### What you should do
This exercise needs the complete data reproduced exactly.

### Supplied material
===

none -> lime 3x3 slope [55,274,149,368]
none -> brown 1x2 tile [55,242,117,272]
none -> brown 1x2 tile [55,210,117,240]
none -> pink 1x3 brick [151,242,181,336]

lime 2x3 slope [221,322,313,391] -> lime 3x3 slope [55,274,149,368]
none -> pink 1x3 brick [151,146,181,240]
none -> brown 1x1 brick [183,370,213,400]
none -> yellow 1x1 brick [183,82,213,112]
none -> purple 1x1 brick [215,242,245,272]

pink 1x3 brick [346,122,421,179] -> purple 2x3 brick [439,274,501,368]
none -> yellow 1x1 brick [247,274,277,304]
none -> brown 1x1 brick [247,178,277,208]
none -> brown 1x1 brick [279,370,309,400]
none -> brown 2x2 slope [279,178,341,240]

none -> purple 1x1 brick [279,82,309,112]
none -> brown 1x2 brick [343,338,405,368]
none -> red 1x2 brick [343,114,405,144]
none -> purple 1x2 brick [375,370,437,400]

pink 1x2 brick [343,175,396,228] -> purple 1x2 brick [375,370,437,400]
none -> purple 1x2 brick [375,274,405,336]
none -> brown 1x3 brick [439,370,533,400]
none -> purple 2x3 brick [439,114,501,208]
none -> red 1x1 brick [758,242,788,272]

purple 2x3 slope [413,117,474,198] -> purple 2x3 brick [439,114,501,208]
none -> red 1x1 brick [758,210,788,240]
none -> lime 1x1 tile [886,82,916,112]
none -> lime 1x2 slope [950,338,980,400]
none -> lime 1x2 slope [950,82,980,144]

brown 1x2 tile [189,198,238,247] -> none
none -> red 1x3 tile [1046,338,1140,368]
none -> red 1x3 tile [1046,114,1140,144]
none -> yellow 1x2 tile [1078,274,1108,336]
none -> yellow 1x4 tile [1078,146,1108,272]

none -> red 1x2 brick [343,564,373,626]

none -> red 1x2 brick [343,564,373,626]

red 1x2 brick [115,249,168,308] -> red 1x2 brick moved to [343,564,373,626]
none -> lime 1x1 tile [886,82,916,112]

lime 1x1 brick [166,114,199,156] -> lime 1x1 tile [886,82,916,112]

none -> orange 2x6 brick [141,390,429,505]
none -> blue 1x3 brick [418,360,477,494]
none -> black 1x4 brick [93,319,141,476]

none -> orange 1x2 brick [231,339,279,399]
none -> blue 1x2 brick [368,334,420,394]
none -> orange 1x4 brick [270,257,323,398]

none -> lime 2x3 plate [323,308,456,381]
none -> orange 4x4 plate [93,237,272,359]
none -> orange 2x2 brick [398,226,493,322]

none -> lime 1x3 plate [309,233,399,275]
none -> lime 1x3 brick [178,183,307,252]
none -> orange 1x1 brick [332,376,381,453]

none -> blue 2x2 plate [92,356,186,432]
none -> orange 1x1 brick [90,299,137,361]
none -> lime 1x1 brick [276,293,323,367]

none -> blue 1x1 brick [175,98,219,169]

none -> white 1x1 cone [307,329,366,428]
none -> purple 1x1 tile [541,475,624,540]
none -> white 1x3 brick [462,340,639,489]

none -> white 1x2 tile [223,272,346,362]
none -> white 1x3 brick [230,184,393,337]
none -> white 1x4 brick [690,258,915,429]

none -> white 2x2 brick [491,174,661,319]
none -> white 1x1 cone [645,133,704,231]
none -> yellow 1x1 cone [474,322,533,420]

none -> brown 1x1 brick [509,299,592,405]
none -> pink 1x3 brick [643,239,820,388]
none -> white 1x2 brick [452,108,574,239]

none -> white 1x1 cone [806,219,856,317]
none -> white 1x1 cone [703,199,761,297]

===

### Exercise response
none -> lime 3x3 slope [55,274,149,368]
none -> brown 1x2 tile [55,242,117,272]
none -> brown 1x2 tile [55,210,117,240]
none -> pink 1x3 brick [151,242,181,336]

lime 2x3 slope [221,322,313,391] -> lime 3x3 slope [55,274,149,368]
none -> pink 1x3 brick [151,146,181,240]
none -> brown 1x1 brick [183,370,213,400]
none -> yellow 1x1 brick [183,82,213,112]
none -> purple 1x1 brick [215,242,245,272]

pink 1x3 brick [346,122,421,179] -> purple 2x3 brick [439,274,501,368]
none -> yellow 1x1 brick [247,274,277,304]
none -> brown 1x1 brick [247,178,277,208]
none -> brown 1x1 brick [279,370,309,400]
none -> brown 2x2 slope [279,178,341,240]

none -> purple 1x1 brick [279,82,309,112]
none -> brown 1x2 brick [343,338,405,368]
none -> red 1x2 brick [343,114,405,144]
none -> purple 1x2 brick [375,370,437,400]

pink 1x2 brick [343,175,396,228] -> purple 1x2 brick [375,370,437,400]
none -> purple 1x2 brick [375,274,405,336]
none -> brown 1x3 brick [439,370,533,400]
none -> purple 2x3 brick [439,114,501,208]
none -> red 1x1 brick [758,242,788,272]

purple 2x3 slope [413,117,474,198] -> purple 2x3 brick [439,114,501,208]
none -> red 1x1 brick [758,210,788,240]
none -> lime 1x1 tile [886,82,916,112]
none -> lime 1x2 slope [950,338,980,400]
none -> lime 1x2 slope [950,82,980,144]

brown 1x2 tile [189,198,238,247] -> none
none -> red 1x3 tile [1046,338,1140,368]
none -> red 1x3 tile [1046,114,1140,144]
none -> yellow 1x2 tile [1078,274,1108,336]
none -> yellow 1x4 tile [1078,146,1108,272]

none -> red 1x2 brick [343,564,373,626]

none -> red 1x2 brick [343,564,373,626]

red 1x2 brick [115,249,168,308] -> red 1x2 brick moved to [343,564,373,626]
none -> lime 1x1 tile [886,82,916,112]

lime 1x1 brick [166,114,199,156] -> lime 1x1 tile [886,82,916,112]

none -> orange 2x6 brick [141,390,429,505]
none -> blue 1x3 brick [418,360,477,494]
none -> black 1x4 brick [93,319,141,476]

none -> orange 1x2 brick [231,339,279,399]
none -> blue 1x2 brick [368,334,420,394]
none -> orange 1x4 brick [270,257,323,398]

none -> lime 2x3 plate [323,308,456,381]
none -> orange 4x4 plate [93,237,272,359]
none -> orange 2x2 brick [398,226,493,322]

none -> lime 1x3 plate [309,233,399,275]
none -> lime 1x3 brick [178,183,307,252]
none -> orange 1x1 brick [332,376,381,453]

none -> blue 2x2 plate [92,356,186,432]
none -> orange 1x1 brick [90,299,137,361]
none -> lime 1x1 brick [276,293,323,367]

none -> blue 1x1 brick [175,98,219,169]

none -> white 1x1 cone [307,329,366,428]
none -> purple 1x1 tile [541,475,624,540]
none -> white 1x3 brick [462,340,639,489]

none -> white 1x2 tile [223,272,346,362]
none -> white 1x3 brick [230,184,393,337]
none -> white 1x4 brick [690,258,915,429]

none -> white 2x2 brick [491,174,661,319]
none -> white 1x1 cone [645,133,704,231]
none -> yellow 1x1 cone [474,322,533,420]

none -> brown 1x1 brick [509,299,592,405]
none -> pink 1x3 brick [643,239,820,388]
none -> white 1x2 brick [452,108,574,239]

none -> white 1x1 cone [806,219,856,317]
none -> white 1x1 cone [703,199,761,297]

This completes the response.